=== Directions ===
Output the entries word for word. Omit images.

=== Dataset records ===
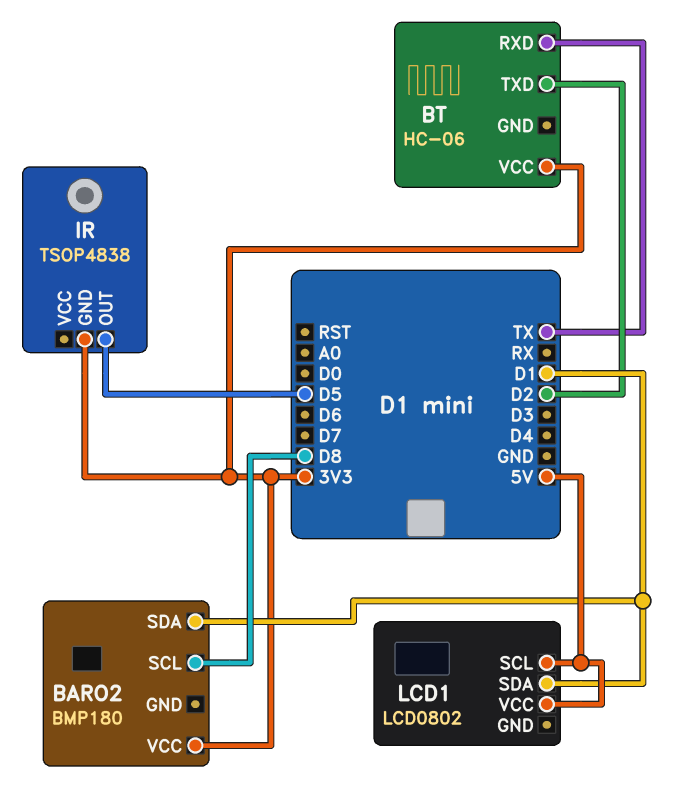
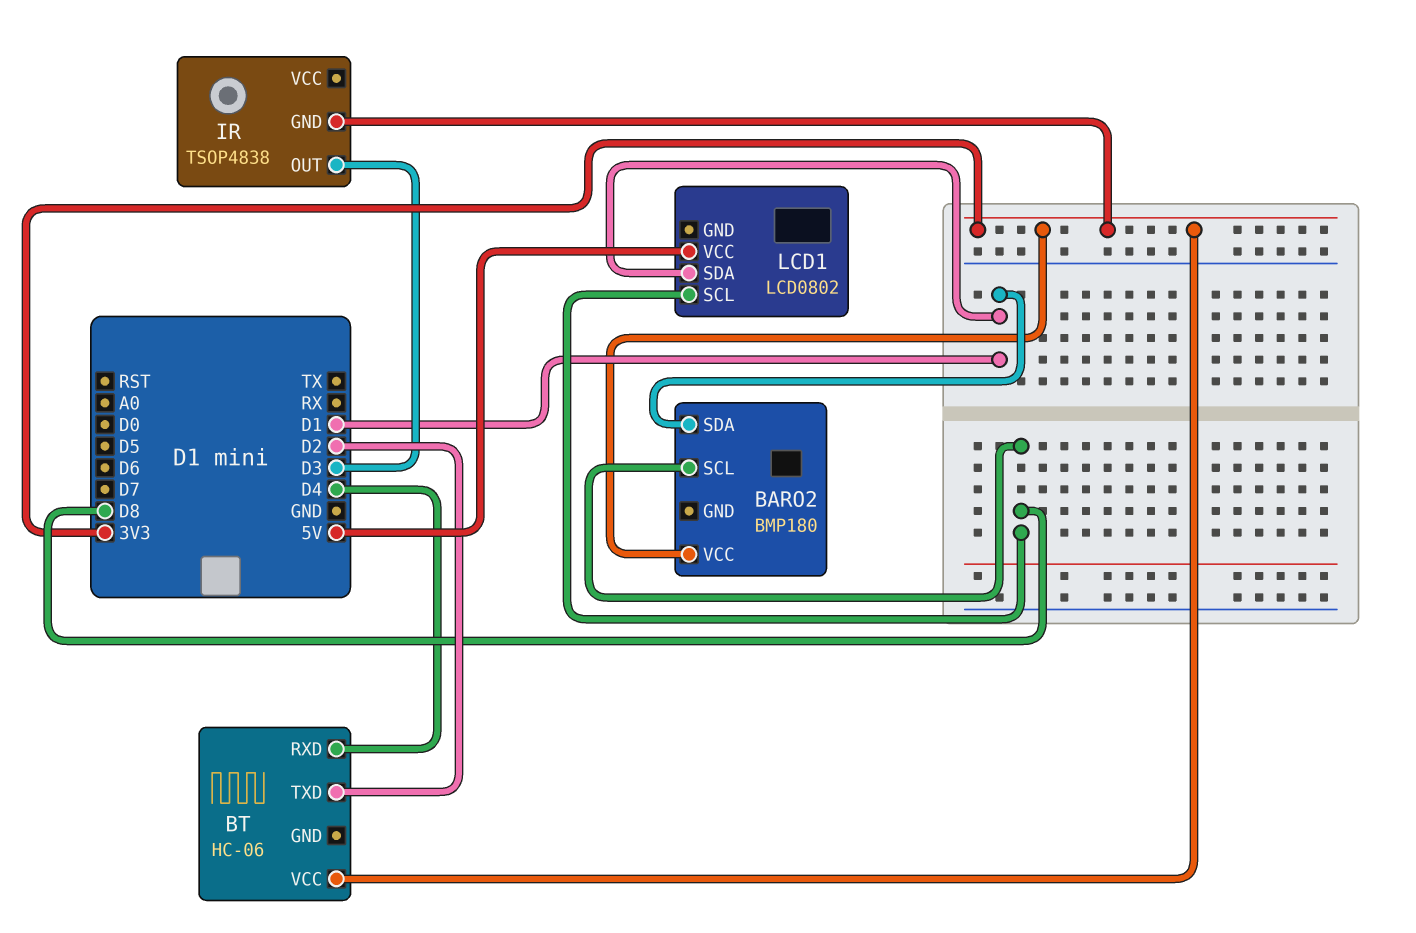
BT pin RXD: TX -> D4
IR pin OUT: D5 -> D3
LCD1 pin SCL: 5V -> D8

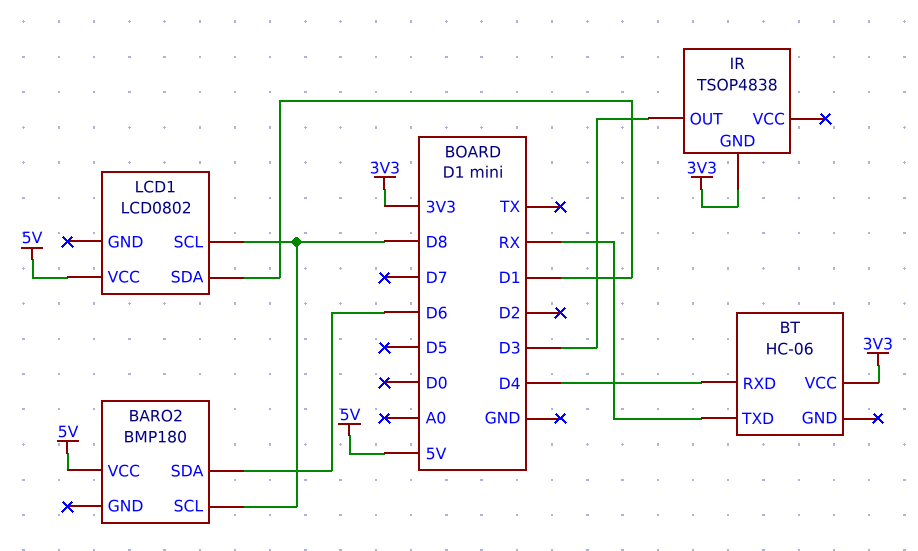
BARO2 pin SDA: D1 -> D6
BARO2 pin VCC: 3V3 -> 5V
BT pin TXD: D2 -> RX

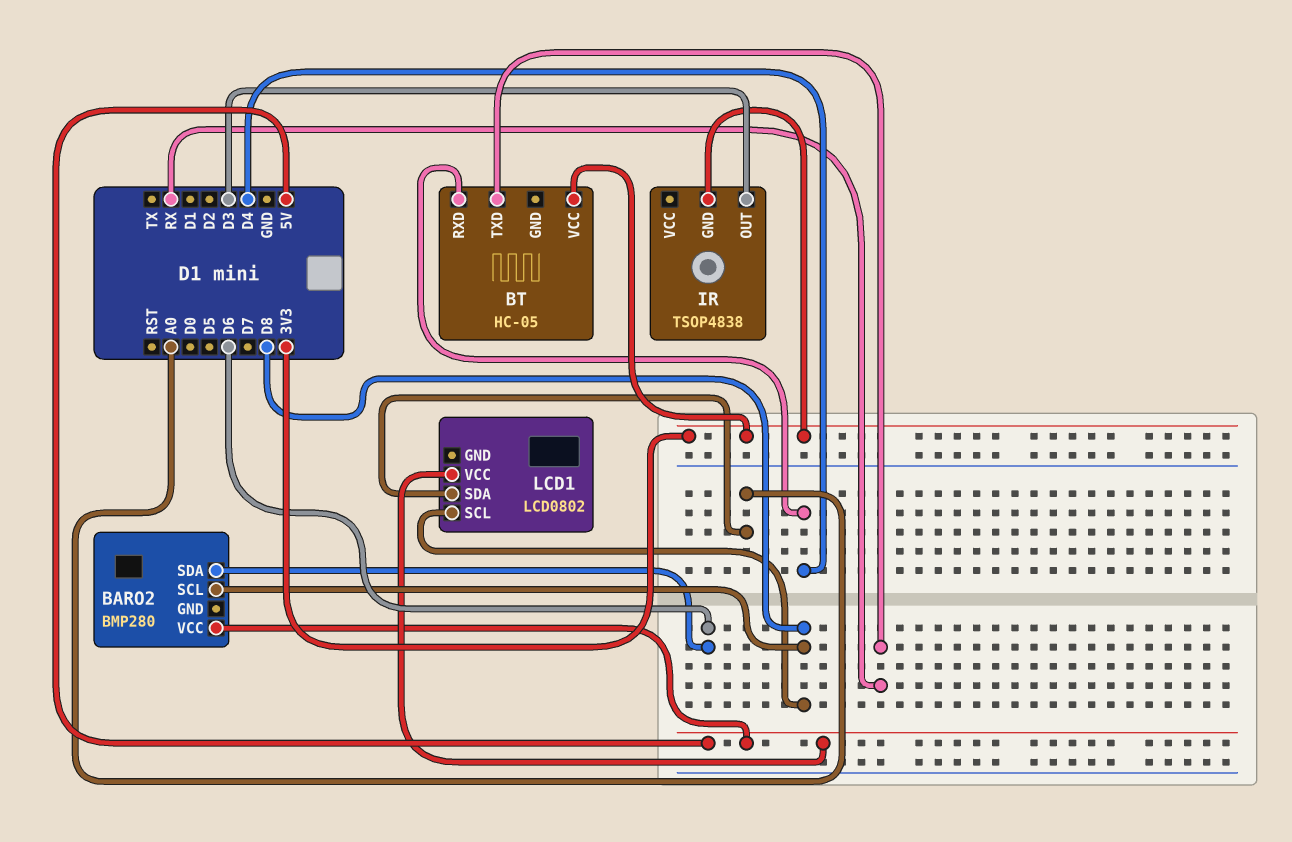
BARO2: BMP180 -> BMP280
BT: HC-06 -> HC-05
LCD1 pin SDA: D1 -> A0

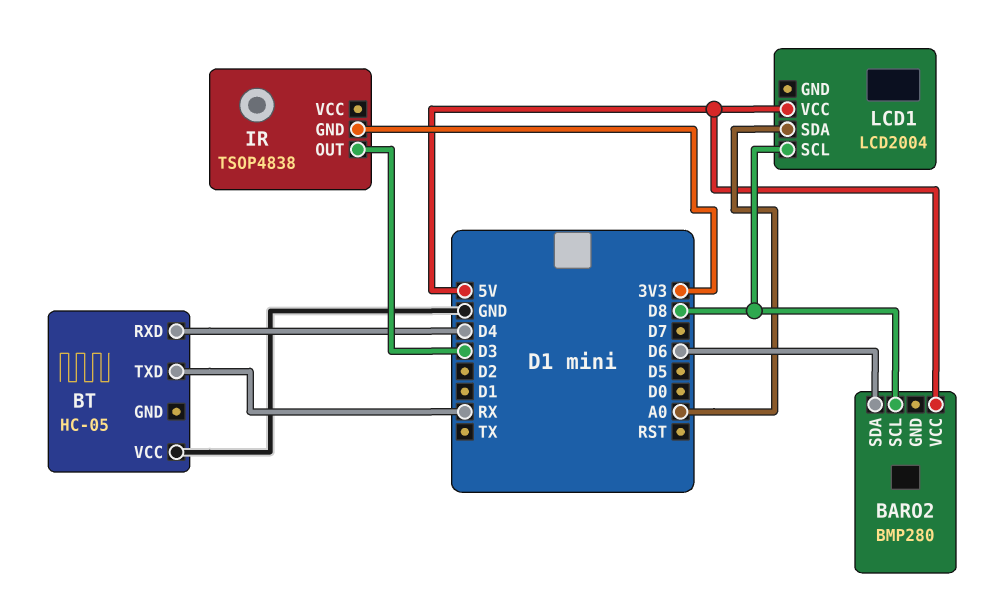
BT pin VCC: 3V3 -> GND
LCD1: LCD0802 -> LCD2004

=== Exercise output ===
BT pin RXD: TX -> D4
IR pin OUT: D5 -> D3
LCD1 pin SCL: 5V -> D8

BARO2 pin SDA: D1 -> D6
BARO2 pin VCC: 3V3 -> 5V
BT pin TXD: D2 -> RX

BARO2: BMP180 -> BMP280
BT: HC-06 -> HC-05
LCD1 pin SDA: D1 -> A0

BT pin VCC: 3V3 -> GND
LCD1: LCD0802 -> LCD2004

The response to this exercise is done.